(Data provided begins)
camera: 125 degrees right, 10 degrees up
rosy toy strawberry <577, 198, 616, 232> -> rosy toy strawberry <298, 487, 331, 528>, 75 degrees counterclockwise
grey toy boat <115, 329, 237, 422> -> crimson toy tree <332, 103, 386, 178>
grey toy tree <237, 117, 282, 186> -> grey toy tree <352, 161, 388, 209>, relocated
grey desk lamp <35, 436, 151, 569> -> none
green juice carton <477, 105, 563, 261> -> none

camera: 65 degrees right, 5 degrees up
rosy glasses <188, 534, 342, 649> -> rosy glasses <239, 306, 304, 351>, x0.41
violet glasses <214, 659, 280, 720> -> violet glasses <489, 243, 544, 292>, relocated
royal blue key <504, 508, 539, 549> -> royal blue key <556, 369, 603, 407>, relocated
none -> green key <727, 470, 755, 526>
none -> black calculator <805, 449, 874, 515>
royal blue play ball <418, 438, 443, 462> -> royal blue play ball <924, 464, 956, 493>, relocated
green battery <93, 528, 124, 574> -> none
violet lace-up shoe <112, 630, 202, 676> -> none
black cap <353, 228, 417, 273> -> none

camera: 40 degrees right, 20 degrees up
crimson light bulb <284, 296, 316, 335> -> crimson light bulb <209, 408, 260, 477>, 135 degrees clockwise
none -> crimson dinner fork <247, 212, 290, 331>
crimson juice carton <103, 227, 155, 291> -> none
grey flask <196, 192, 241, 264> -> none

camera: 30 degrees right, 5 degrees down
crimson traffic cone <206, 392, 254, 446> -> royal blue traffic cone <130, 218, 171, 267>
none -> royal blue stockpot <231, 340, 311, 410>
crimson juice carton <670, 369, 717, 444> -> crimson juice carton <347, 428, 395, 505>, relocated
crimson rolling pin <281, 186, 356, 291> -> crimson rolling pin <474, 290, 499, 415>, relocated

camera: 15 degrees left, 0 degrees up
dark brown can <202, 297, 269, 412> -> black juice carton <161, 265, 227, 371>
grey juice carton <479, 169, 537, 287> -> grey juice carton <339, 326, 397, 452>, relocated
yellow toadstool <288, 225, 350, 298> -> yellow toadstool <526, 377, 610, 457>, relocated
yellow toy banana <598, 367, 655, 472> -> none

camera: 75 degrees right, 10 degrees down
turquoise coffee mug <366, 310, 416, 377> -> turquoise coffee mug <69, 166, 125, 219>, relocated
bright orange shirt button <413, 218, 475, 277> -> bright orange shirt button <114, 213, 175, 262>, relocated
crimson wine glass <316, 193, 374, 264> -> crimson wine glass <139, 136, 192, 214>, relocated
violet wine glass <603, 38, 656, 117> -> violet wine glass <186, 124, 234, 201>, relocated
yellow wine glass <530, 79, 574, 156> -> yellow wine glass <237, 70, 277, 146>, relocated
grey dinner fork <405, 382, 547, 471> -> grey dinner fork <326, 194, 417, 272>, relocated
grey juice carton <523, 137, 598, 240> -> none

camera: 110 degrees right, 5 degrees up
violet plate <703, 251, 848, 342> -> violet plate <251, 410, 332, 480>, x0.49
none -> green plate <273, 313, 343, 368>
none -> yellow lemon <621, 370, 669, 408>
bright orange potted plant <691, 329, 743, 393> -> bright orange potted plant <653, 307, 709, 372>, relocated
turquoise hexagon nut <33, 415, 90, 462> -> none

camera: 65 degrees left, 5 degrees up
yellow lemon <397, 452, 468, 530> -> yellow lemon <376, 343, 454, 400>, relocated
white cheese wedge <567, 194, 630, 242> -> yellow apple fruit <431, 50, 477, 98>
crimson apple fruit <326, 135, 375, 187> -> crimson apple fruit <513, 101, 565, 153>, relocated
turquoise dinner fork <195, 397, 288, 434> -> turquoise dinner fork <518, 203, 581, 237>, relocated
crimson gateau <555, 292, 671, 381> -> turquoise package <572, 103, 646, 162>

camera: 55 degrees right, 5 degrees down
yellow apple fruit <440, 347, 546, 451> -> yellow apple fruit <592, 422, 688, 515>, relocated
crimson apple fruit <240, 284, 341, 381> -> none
(Data provided ends)
What to work on
In the data above, count the lines where the word "tree" appears; reply with the number only.

Output below
2